ASSIGNED TASK » Locate the line that contains "BARO3: BMP180 -> BME680" in the entries below, then repeat it and every following line through the line that contains "SD pin MOSI: 4 -> 8", exactly, and no others.

RECORDS FOR THIS EXERCISE »
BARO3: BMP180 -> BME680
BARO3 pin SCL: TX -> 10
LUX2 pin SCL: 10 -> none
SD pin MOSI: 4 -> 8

* * *

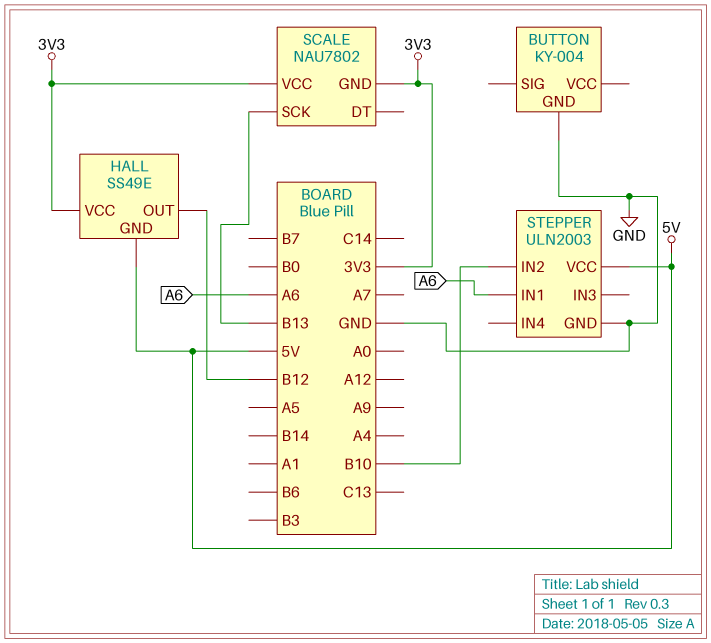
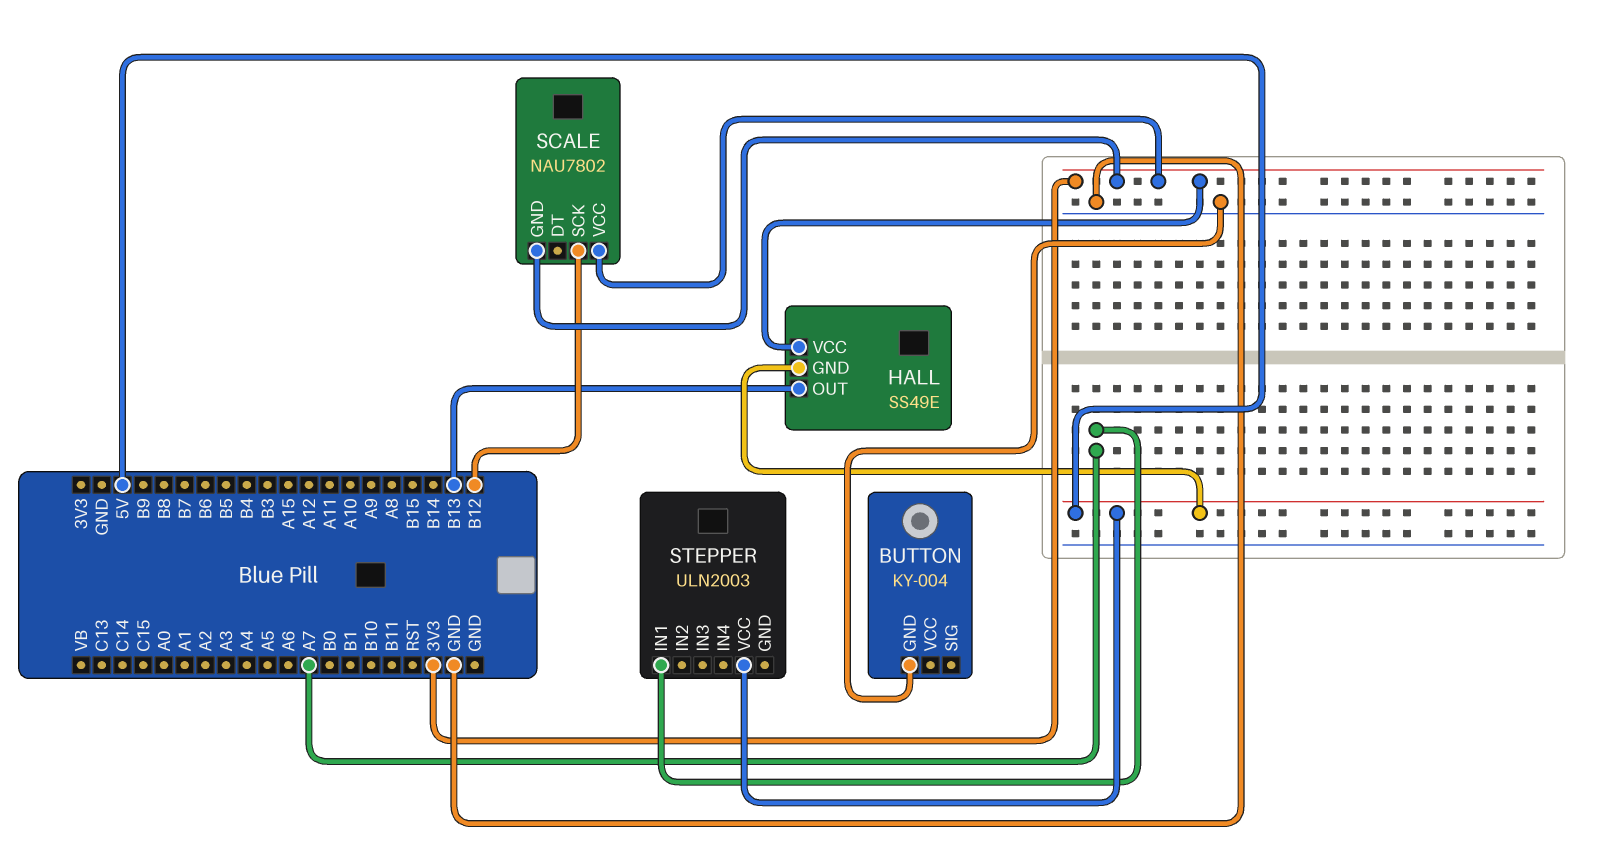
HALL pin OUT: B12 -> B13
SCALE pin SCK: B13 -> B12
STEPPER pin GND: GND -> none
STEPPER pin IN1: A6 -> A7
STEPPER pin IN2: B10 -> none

ANSWER TO THE EXERCISE »
BARO3: BMP180 -> BME680
BARO3 pin SCL: TX -> 10
LUX2 pin SCL: 10 -> none
SD pin MOSI: 4 -> 8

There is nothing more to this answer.